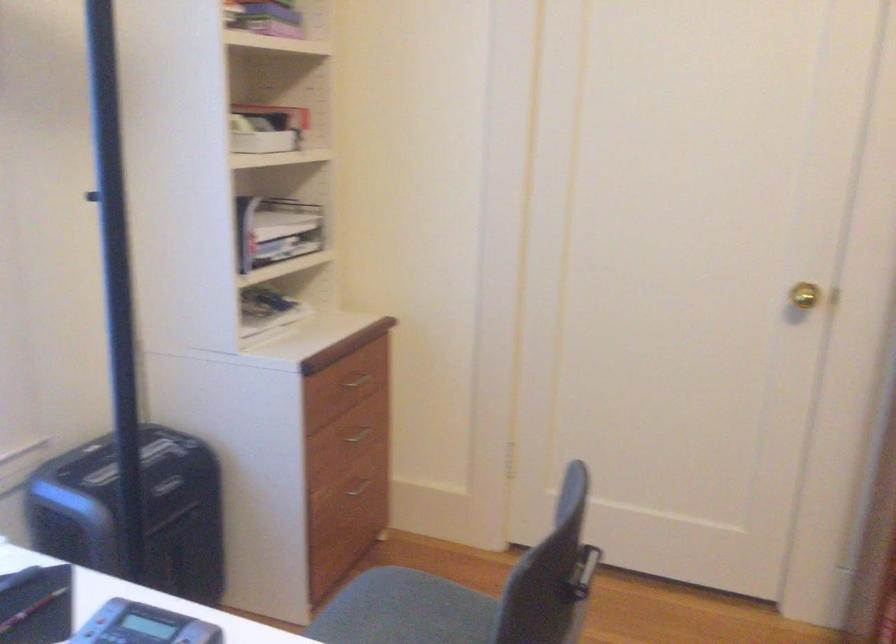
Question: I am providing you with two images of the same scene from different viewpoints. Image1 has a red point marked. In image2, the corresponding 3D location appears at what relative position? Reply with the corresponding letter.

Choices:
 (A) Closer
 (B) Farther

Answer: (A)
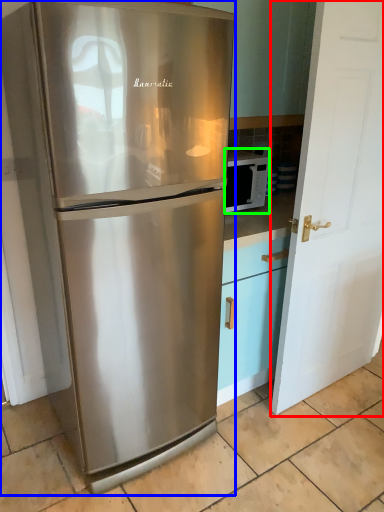
Question: Based on their relative distances, which object is nearer to door (highlighted by a red box)? Choose from refrigerator (highlighted by a blue box) and microwave oven (highlighted by a green box).

Choices:
 (A) refrigerator
 (B) microwave oven

Answer: (B)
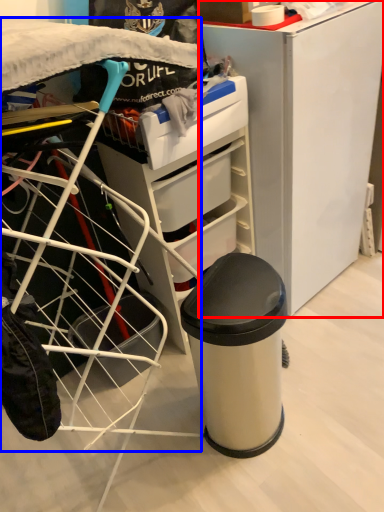
Question: Which point is closer to the camera, furniture (highlighted by a red box) or wide (highlighted by a blue box)?

Choices:
 (A) furniture
 (B) wide

Answer: (B)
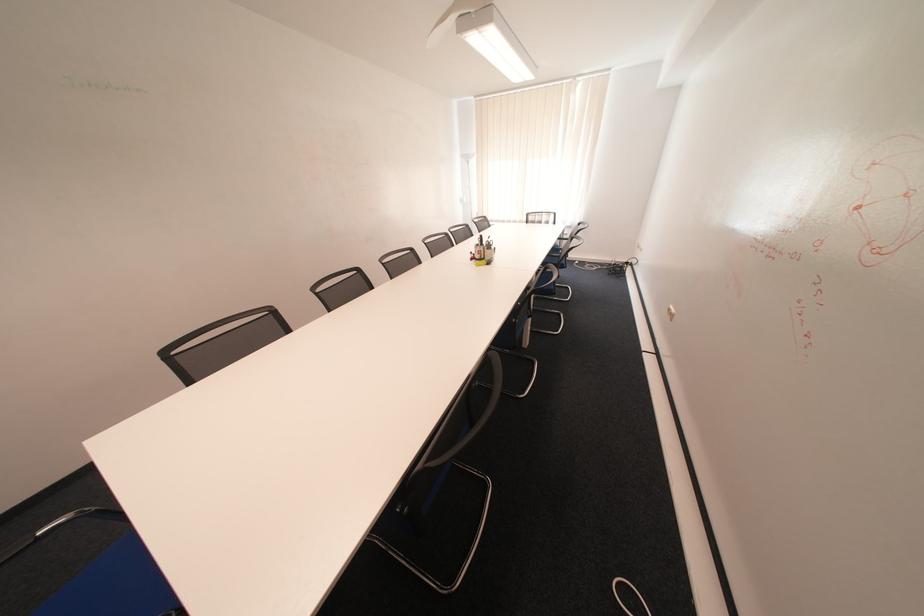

Task brief:
Copy out every row above word for word, leaving the pictures out.

Answer to this exercise:
Question: I am providing you with two images of the same scene from different viewpoints. Image1 has a red point marked. In image2, the corresponding 3D location appears at what relative position? Reply with the corresponding letter.

Choices:
 (A) Closer
 (B) Farther

Answer: (A)
Question: Based on their relative distances, which object is nearer to door (highlighted by a red box)? Choose from refrigerator (highlighted by a blue box) and microwave oven (highlighted by a green box).

Choices:
 (A) refrigerator
 (B) microwave oven

Answer: (B)
Question: Which point is closer to the camera, furniture (highlighted by a red box) or wide (highlighted by a blue box)?

Choices:
 (A) furniture
 (B) wide

Answer: (B)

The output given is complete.